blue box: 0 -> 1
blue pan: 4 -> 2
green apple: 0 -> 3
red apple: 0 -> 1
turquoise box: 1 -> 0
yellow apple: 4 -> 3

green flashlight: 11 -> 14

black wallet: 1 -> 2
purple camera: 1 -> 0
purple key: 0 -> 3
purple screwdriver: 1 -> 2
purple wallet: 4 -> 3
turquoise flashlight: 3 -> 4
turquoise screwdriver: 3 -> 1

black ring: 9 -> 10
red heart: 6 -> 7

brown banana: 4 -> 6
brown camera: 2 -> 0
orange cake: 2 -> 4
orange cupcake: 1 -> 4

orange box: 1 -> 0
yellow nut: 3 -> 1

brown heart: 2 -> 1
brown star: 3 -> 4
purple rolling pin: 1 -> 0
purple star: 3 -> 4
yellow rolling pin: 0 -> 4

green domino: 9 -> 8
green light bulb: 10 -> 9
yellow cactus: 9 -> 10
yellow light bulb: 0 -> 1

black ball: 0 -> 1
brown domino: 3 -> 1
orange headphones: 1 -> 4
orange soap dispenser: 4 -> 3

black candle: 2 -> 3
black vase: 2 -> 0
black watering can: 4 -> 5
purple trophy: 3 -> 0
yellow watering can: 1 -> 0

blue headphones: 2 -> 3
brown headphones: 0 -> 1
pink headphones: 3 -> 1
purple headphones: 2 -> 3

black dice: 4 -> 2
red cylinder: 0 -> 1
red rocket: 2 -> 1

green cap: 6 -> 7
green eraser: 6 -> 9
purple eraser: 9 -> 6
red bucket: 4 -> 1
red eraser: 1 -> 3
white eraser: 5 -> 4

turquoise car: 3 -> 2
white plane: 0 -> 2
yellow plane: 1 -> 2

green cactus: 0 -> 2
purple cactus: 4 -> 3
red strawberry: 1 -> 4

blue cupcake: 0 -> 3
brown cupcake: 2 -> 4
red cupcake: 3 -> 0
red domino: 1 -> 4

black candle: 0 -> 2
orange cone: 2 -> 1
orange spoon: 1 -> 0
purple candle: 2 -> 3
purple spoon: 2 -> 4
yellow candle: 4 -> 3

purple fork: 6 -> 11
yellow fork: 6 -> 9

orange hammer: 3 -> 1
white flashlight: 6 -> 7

^^^^^^^^

### Problem statement
From the data above, reproduce word for word the lines running from the line with "turquoise screwdriver: 3 -> 1" to the line with "red rocket: 2 -> 1", ends included.

### Response
turquoise screwdriver: 3 -> 1

black ring: 9 -> 10
red heart: 6 -> 7

brown banana: 4 -> 6
brown camera: 2 -> 0
orange cake: 2 -> 4
orange cupcake: 1 -> 4

orange box: 1 -> 0
yellow nut: 3 -> 1

brown heart: 2 -> 1
brown star: 3 -> 4
purple rolling pin: 1 -> 0
purple star: 3 -> 4
yellow rolling pin: 0 -> 4

green domino: 9 -> 8
green light bulb: 10 -> 9
yellow cactus: 9 -> 10
yellow light bulb: 0 -> 1

black ball: 0 -> 1
brown domino: 3 -> 1
orange headphones: 1 -> 4
orange soap dispenser: 4 -> 3

black candle: 2 -> 3
black vase: 2 -> 0
black watering can: 4 -> 5
purple trophy: 3 -> 0
yellow watering can: 1 -> 0

blue headphones: 2 -> 3
brown headphones: 0 -> 1
pink headphones: 3 -> 1
purple headphones: 2 -> 3

black dice: 4 -> 2
red cylinder: 0 -> 1
red rocket: 2 -> 1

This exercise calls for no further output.